→ **TASK DESCRIPTION**: Your answer should be the exact lines of the data below from the one containing "Pokal [orange], moved" through the one containing "none -> Blumentopf [grau] (3rd from left)"; please include nothing else.

→ **PROVIDED INFORMATION**:
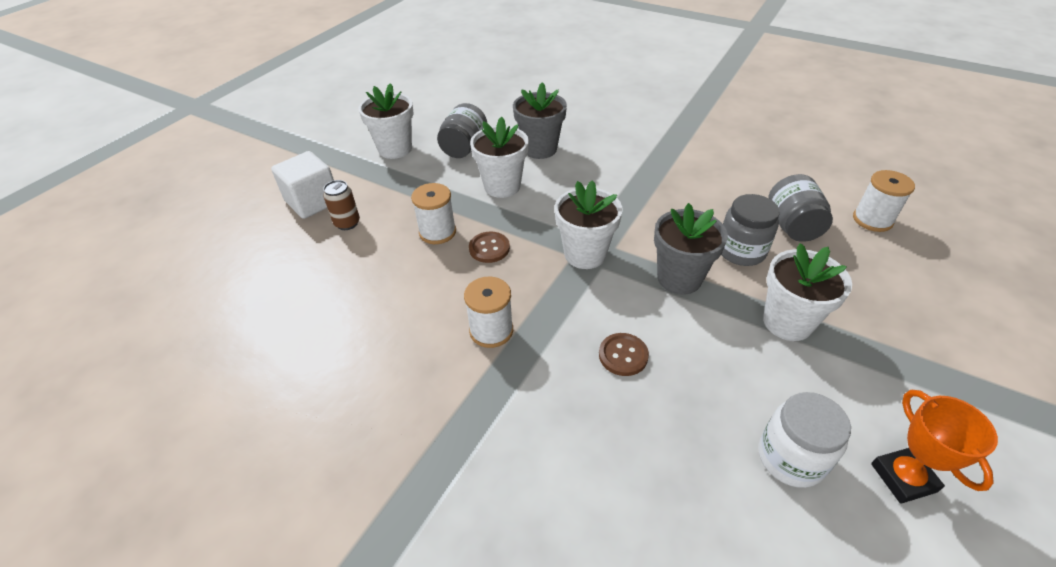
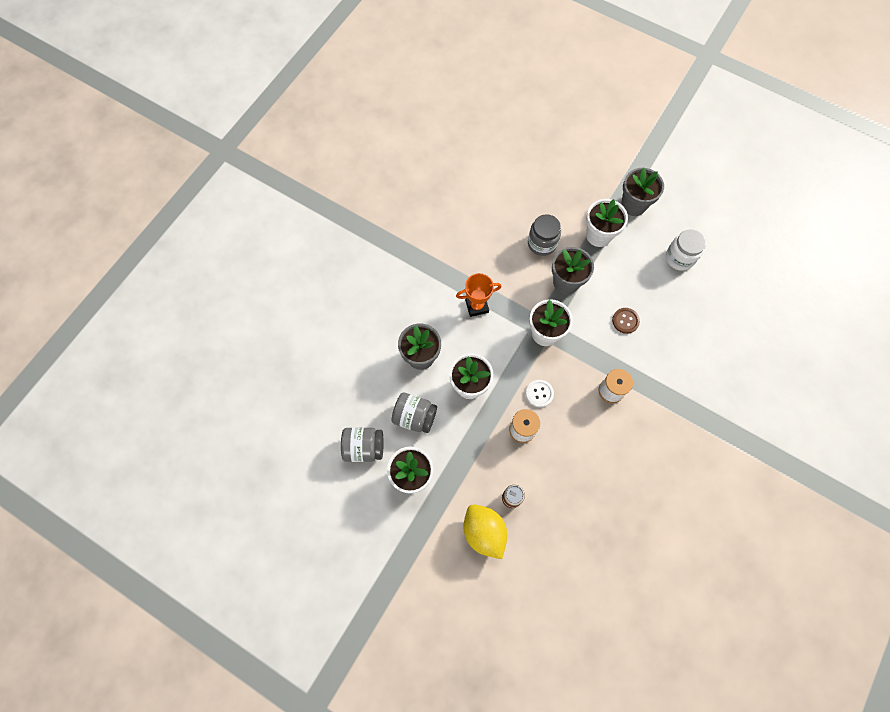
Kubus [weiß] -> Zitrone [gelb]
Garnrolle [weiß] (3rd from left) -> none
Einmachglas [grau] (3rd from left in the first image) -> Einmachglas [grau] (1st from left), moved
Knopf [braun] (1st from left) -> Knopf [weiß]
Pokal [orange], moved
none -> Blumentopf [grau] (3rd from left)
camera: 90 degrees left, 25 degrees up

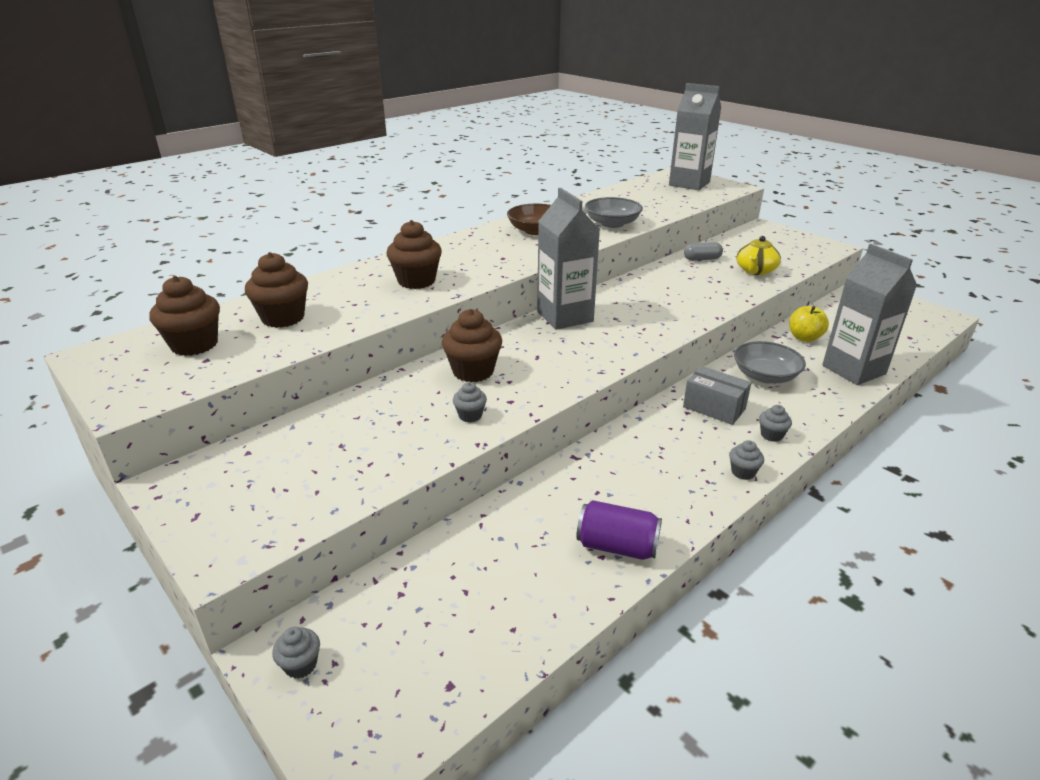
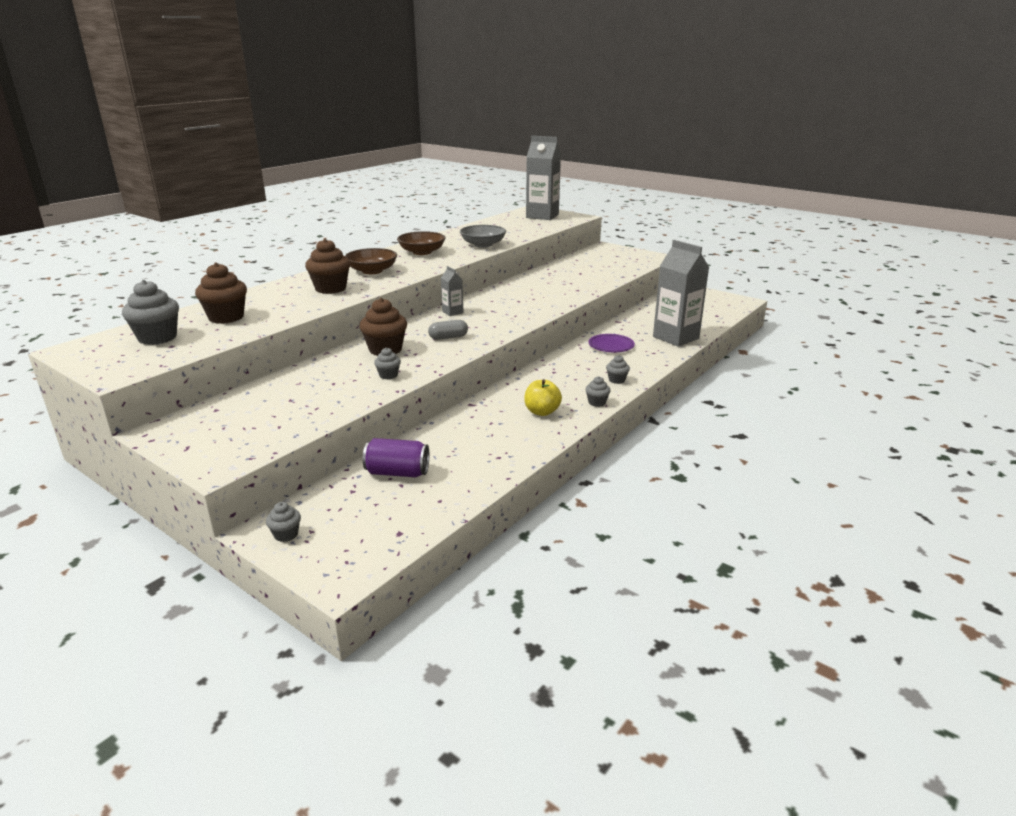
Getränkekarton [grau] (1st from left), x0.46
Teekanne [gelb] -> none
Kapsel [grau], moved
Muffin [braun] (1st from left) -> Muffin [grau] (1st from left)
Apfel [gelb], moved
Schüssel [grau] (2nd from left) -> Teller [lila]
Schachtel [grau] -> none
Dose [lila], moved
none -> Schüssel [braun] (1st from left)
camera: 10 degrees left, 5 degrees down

==

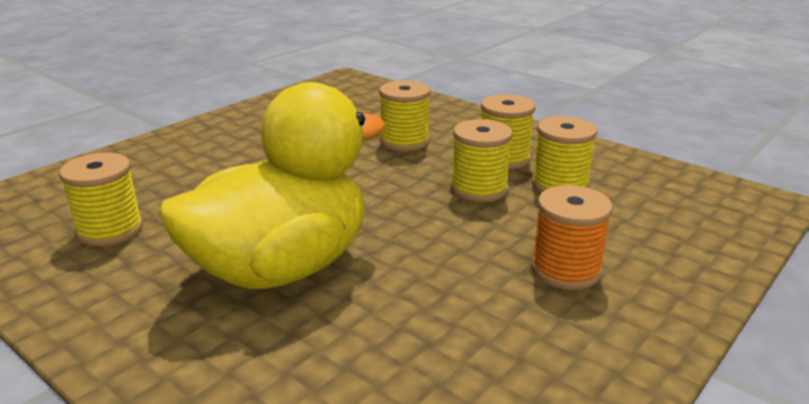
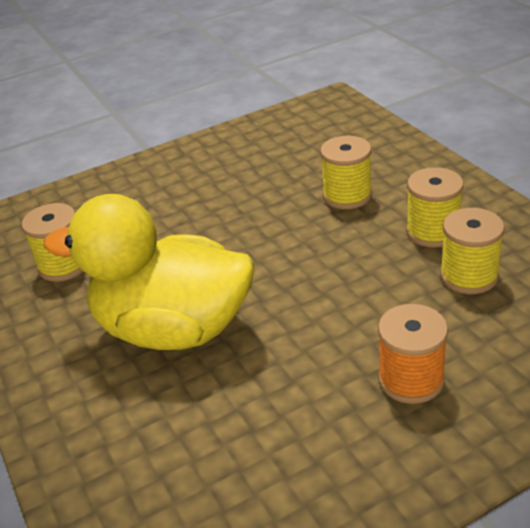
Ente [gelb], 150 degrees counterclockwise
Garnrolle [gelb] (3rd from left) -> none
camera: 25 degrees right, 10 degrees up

→ **EXERCISE RESULT**:
Pokal [orange], moved
none -> Blumentopf [grau] (3rd from left)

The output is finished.